Problem description: A faithful, word-for-word copy of the records is required, and it must contain no pictures.

──────

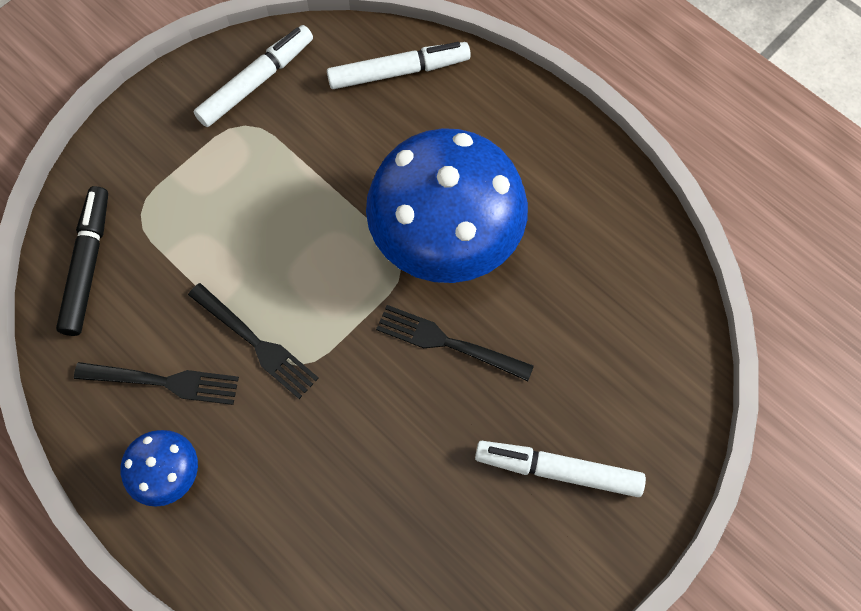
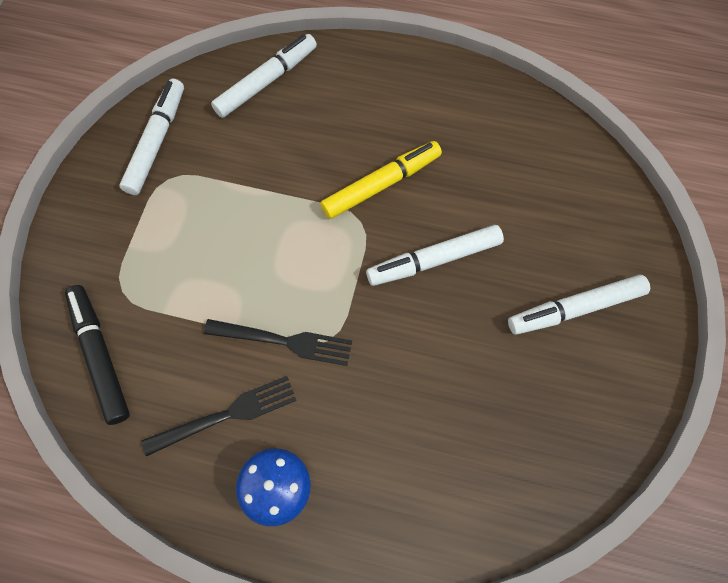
camera: 30 degrees left, 0 degrees up
(445, 238) = (381, 184): blue mushroom -> yellow marker
(448, 343) = (434, 260): black fork -> white marker

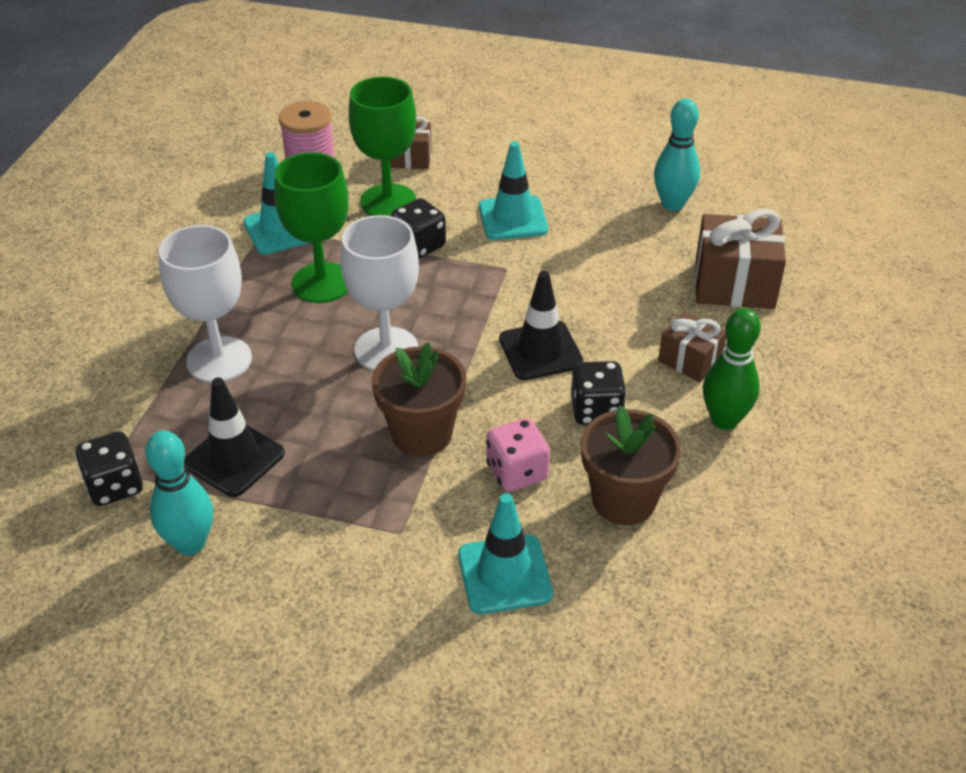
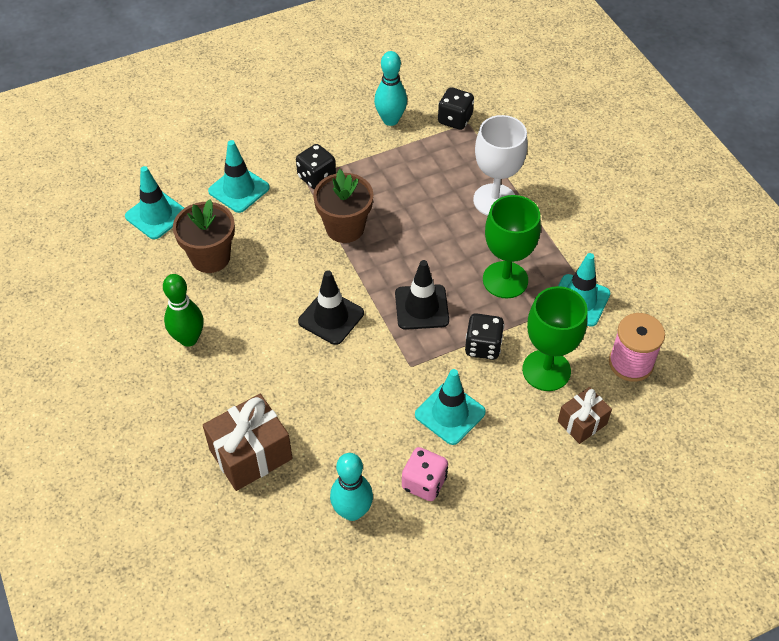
camera: 140 degrees right, 10 degrees up
(234, 458) = (419, 161): black traffic cone -> black traffic cone (421, 307)
(386, 350) = (417, 262): white goblet -> none
(517, 472) = (277, 238): pink dice -> pink dice (424, 483)
(596, 410) = (266, 299): black dice -> black dice (316, 177)
(655, 610) = (156, 215): none -> turquoise traffic cone
(690, 360) = (237, 369): brown gift -> none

──────

Task output:
camera: 30 degrees left, 0 degrees up
(445, 238) = (381, 184): blue mushroom -> yellow marker
(448, 343) = (434, 260): black fork -> white marker

camera: 140 degrees right, 10 degrees up
(234, 458) = (419, 161): black traffic cone -> black traffic cone (421, 307)
(386, 350) = (417, 262): white goblet -> none
(517, 472) = (277, 238): pink dice -> pink dice (424, 483)
(596, 410) = (266, 299): black dice -> black dice (316, 177)
(655, 610) = (156, 215): none -> turquoise traffic cone
(690, 360) = (237, 369): brown gift -> none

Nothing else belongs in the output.